WHAT NEEDS TO BE DONE
This exercise calls for an exact transcription. Set down every record below.
-*-
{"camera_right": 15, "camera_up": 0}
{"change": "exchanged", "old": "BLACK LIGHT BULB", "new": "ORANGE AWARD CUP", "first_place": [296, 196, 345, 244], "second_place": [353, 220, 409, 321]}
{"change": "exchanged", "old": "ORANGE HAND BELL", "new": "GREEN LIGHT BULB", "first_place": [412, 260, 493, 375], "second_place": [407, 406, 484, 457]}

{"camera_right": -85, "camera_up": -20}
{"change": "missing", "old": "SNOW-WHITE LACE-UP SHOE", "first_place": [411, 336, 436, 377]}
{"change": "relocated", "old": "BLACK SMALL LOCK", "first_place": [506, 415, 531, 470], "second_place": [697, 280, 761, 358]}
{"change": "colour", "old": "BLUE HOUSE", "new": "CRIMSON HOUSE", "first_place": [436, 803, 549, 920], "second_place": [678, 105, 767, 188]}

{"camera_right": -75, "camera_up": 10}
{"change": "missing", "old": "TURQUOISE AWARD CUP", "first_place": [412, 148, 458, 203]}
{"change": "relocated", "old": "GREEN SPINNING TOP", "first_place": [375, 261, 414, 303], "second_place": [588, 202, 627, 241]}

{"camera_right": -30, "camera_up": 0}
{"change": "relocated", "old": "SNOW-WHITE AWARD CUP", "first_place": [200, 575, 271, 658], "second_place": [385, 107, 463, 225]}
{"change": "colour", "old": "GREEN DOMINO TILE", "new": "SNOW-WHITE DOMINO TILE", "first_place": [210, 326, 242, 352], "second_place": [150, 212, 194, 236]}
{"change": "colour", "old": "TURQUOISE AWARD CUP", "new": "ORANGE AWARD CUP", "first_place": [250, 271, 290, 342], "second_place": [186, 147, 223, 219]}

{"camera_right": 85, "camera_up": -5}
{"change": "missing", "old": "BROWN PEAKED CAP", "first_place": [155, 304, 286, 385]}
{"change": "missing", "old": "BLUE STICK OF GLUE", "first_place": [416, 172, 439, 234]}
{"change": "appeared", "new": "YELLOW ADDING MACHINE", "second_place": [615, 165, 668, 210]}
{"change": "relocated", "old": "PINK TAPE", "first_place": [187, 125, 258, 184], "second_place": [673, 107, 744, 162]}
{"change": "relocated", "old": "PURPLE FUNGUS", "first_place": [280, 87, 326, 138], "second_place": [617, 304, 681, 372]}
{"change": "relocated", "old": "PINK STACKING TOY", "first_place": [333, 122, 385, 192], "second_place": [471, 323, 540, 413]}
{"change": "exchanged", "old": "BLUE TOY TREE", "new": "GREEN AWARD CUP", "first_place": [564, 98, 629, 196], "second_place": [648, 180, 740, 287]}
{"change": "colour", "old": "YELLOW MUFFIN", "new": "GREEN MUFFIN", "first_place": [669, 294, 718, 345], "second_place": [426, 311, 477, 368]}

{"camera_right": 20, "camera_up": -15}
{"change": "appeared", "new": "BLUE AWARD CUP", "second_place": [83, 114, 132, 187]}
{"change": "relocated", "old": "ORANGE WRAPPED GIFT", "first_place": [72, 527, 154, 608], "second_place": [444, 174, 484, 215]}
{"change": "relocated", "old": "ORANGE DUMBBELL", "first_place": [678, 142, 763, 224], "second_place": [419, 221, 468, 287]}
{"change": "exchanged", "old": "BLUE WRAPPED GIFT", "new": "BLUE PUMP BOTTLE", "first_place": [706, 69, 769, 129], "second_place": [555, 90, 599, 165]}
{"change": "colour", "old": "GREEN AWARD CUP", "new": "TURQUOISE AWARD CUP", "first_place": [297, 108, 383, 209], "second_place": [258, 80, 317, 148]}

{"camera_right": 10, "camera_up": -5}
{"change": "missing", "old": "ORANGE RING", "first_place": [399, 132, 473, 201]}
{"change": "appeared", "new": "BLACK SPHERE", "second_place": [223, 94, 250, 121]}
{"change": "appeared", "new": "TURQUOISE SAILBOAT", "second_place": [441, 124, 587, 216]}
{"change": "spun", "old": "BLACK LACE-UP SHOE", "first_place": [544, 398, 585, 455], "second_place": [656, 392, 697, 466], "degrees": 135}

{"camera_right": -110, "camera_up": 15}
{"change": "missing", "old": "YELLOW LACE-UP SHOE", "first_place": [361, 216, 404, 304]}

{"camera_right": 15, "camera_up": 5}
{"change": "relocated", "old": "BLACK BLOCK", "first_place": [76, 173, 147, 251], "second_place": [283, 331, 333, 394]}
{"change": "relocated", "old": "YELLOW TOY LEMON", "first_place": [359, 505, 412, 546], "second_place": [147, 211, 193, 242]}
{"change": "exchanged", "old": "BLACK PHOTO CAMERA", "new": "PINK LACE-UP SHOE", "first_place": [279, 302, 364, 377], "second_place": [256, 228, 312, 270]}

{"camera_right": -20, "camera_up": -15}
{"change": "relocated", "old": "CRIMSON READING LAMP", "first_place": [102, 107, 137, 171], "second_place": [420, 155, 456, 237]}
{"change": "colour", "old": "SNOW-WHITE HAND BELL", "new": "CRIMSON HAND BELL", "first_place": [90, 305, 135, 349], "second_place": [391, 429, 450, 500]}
-*-
OUTPUT OF THE TASK
{"camera_right": 15, "camera_up": 0}
{"change": "exchanged", "old": "BLACK LIGHT BULB", "new": "ORANGE AWARD CUP", "first_place": [296, 196, 345, 244], "second_place": [353, 220, 409, 321]}
{"change": "exchanged", "old": "ORANGE HAND BELL", "new": "GREEN LIGHT BULB", "first_place": [412, 260, 493, 375], "second_place": [407, 406, 484, 457]}

{"camera_right": -85, "camera_up": -20}
{"change": "missing", "old": "SNOW-WHITE LACE-UP SHOE", "first_place": [411, 336, 436, 377]}
{"change": "relocated", "old": "BLACK SMALL LOCK", "first_place": [506, 415, 531, 470], "second_place": [697, 280, 761, 358]}
{"change": "colour", "old": "BLUE HOUSE", "new": "CRIMSON HOUSE", "first_place": [436, 803, 549, 920], "second_place": [678, 105, 767, 188]}

{"camera_right": -75, "camera_up": 10}
{"change": "missing", "old": "TURQUOISE AWARD CUP", "first_place": [412, 148, 458, 203]}
{"change": "relocated", "old": "GREEN SPINNING TOP", "first_place": [375, 261, 414, 303], "second_place": [588, 202, 627, 241]}

{"camera_right": -30, "camera_up": 0}
{"change": "relocated", "old": "SNOW-WHITE AWARD CUP", "first_place": [200, 575, 271, 658], "second_place": [385, 107, 463, 225]}
{"change": "colour", "old": "GREEN DOMINO TILE", "new": "SNOW-WHITE DOMINO TILE", "first_place": [210, 326, 242, 352], "second_place": [150, 212, 194, 236]}
{"change": "colour", "old": "TURQUOISE AWARD CUP", "new": "ORANGE AWARD CUP", "first_place": [250, 271, 290, 342], "second_place": [186, 147, 223, 219]}

{"camera_right": 85, "camera_up": -5}
{"change": "missing", "old": "BROWN PEAKED CAP", "first_place": [155, 304, 286, 385]}
{"change": "missing", "old": "BLUE STICK OF GLUE", "first_place": [416, 172, 439, 234]}
{"change": "appeared", "new": "YELLOW ADDING MACHINE", "second_place": [615, 165, 668, 210]}
{"change": "relocated", "old": "PINK TAPE", "first_place": [187, 125, 258, 184], "second_place": [673, 107, 744, 162]}
{"change": "relocated", "old": "PURPLE FUNGUS", "first_place": [280, 87, 326, 138], "second_place": [617, 304, 681, 372]}
{"change": "relocated", "old": "PINK STACKING TOY", "first_place": [333, 122, 385, 192], "second_place": [471, 323, 540, 413]}
{"change": "exchanged", "old": "BLUE TOY TREE", "new": "GREEN AWARD CUP", "first_place": [564, 98, 629, 196], "second_place": [648, 180, 740, 287]}
{"change": "colour", "old": "YELLOW MUFFIN", "new": "GREEN MUFFIN", "first_place": [669, 294, 718, 345], "second_place": [426, 311, 477, 368]}

{"camera_right": 20, "camera_up": -15}
{"change": "appeared", "new": "BLUE AWARD CUP", "second_place": [83, 114, 132, 187]}
{"change": "relocated", "old": "ORANGE WRAPPED GIFT", "first_place": [72, 527, 154, 608], "second_place": [444, 174, 484, 215]}
{"change": "relocated", "old": "ORANGE DUMBBELL", "first_place": [678, 142, 763, 224], "second_place": [419, 221, 468, 287]}
{"change": "exchanged", "old": "BLUE WRAPPED GIFT", "new": "BLUE PUMP BOTTLE", "first_place": [706, 69, 769, 129], "second_place": [555, 90, 599, 165]}
{"change": "colour", "old": "GREEN AWARD CUP", "new": "TURQUOISE AWARD CUP", "first_place": [297, 108, 383, 209], "second_place": [258, 80, 317, 148]}

{"camera_right": 10, "camera_up": -5}
{"change": "missing", "old": "ORANGE RING", "first_place": [399, 132, 473, 201]}
{"change": "appeared", "new": "BLACK SPHERE", "second_place": [223, 94, 250, 121]}
{"change": "appeared", "new": "TURQUOISE SAILBOAT", "second_place": [441, 124, 587, 216]}
{"change": "spun", "old": "BLACK LACE-UP SHOE", "first_place": [544, 398, 585, 455], "second_place": [656, 392, 697, 466], "degrees": 135}

{"camera_right": -110, "camera_up": 15}
{"change": "missing", "old": "YELLOW LACE-UP SHOE", "first_place": [361, 216, 404, 304]}

{"camera_right": 15, "camera_up": 5}
{"change": "relocated", "old": "BLACK BLOCK", "first_place": [76, 173, 147, 251], "second_place": [283, 331, 333, 394]}
{"change": "relocated", "old": "YELLOW TOY LEMON", "first_place": [359, 505, 412, 546], "second_place": [147, 211, 193, 242]}
{"change": "exchanged", "old": "BLACK PHOTO CAMERA", "new": "PINK LACE-UP SHOE", "first_place": [279, 302, 364, 377], "second_place": [256, 228, 312, 270]}

{"camera_right": -20, "camera_up": -15}
{"change": "relocated", "old": "CRIMSON READING LAMP", "first_place": [102, 107, 137, 171], "second_place": [420, 155, 456, 237]}
{"change": "colour", "old": "SNOW-WHITE HAND BELL", "new": "CRIMSON HAND BELL", "first_place": [90, 305, 135, 349], "second_place": [391, 429, 450, 500]}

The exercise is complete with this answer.